■ **EXERCISE BRIEF**
With the images removed, transcribe the listing that follows exactly.
◆ ◆ ◆ ◆ ◆ ◆ ◆
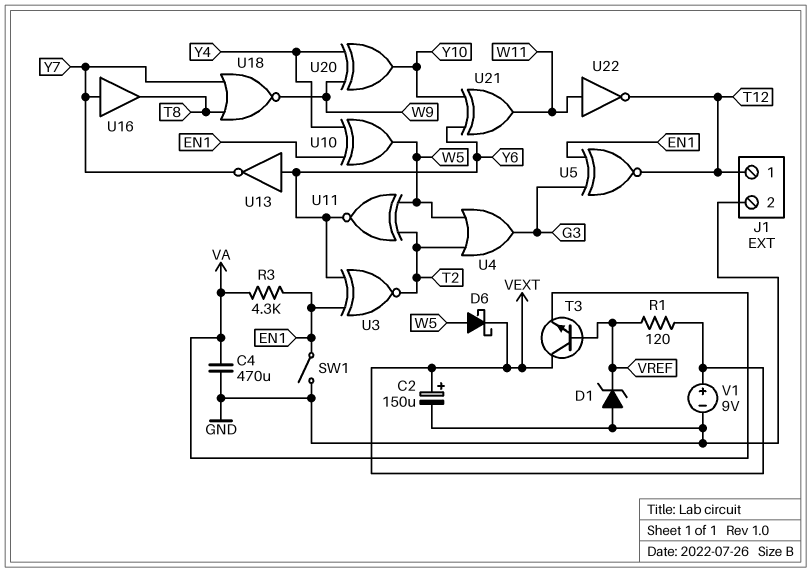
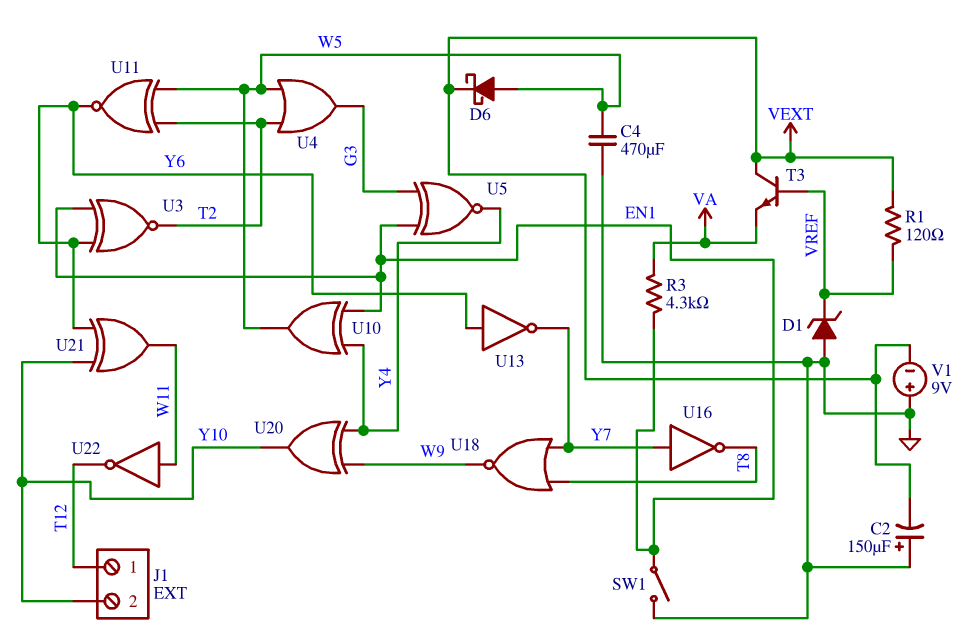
C2: 150uF (plus VEXT, minus GND) -> 150uF (plus GND, minus VEXT)
C4: 470uF (GND, VA) -> 470uF (GND, W5)
J1 pin 2: GND -> Y10
U5: XNOR (in EN1, in G3, out T12) -> XNOR (in EN1, in G3, out Y4)
U16: buffer (in Y7, out T8) -> NOT (in Y7, out T8)
V1: 9V (plus VEXT, minus GND) -> 9V (plus GND, minus VEXT)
◆ ◆ ◆ ◆ ◆ ◆ ◆
■ **TASK RESPONSE**
C2: 150uF (plus VEXT, minus GND) -> 150uF (plus GND, minus VEXT)
C4: 470uF (GND, VA) -> 470uF (GND, W5)
J1 pin 2: GND -> Y10
U5: XNOR (in EN1, in G3, out T12) -> XNOR (in EN1, in G3, out Y4)
U16: buffer (in Y7, out T8) -> NOT (in Y7, out T8)
V1: 9V (plus VEXT, minus GND) -> 9V (plus GND, minus VEXT)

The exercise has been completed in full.